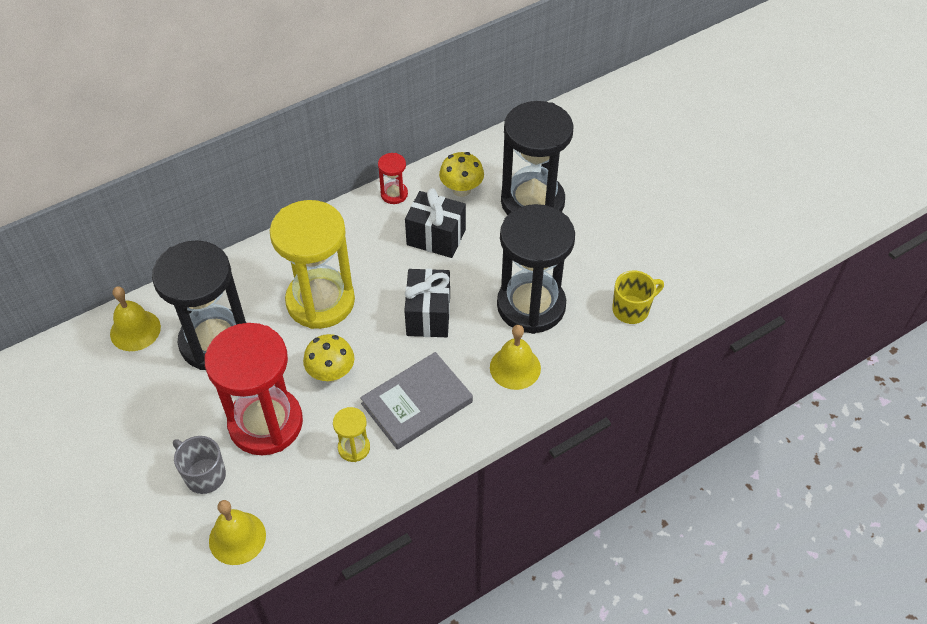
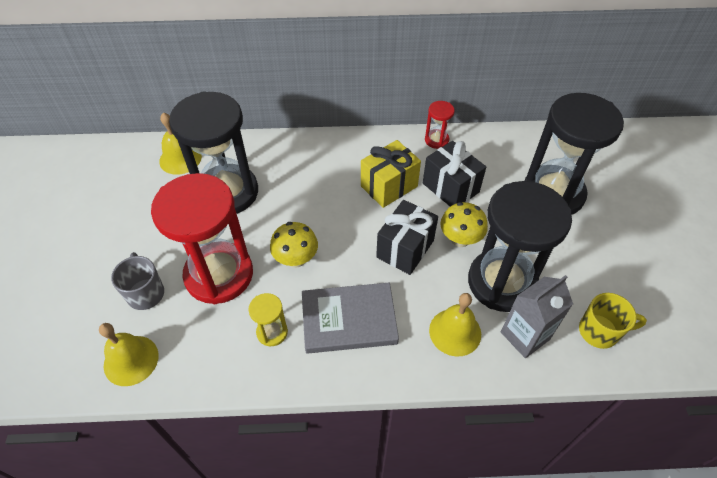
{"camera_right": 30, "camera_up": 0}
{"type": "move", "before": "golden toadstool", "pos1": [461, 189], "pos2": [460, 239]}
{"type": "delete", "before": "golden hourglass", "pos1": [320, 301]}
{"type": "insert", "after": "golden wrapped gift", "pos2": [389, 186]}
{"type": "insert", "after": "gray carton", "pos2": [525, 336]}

# # # #

**TASK STATEMENT**
Give back the full listing exactly as written, only without its pictures.

**EXPECTED ANSWER**
{"camera_right": 30, "camera_up": 0}
{"type": "move", "before": "golden toadstool", "pos1": [461, 189], "pos2": [460, 239]}
{"type": "delete", "before": "golden hourglass", "pos1": [320, 301]}
{"type": "insert", "after": "golden wrapped gift", "pos2": [389, 186]}
{"type": "insert", "after": "gray carton", "pos2": [525, 336]}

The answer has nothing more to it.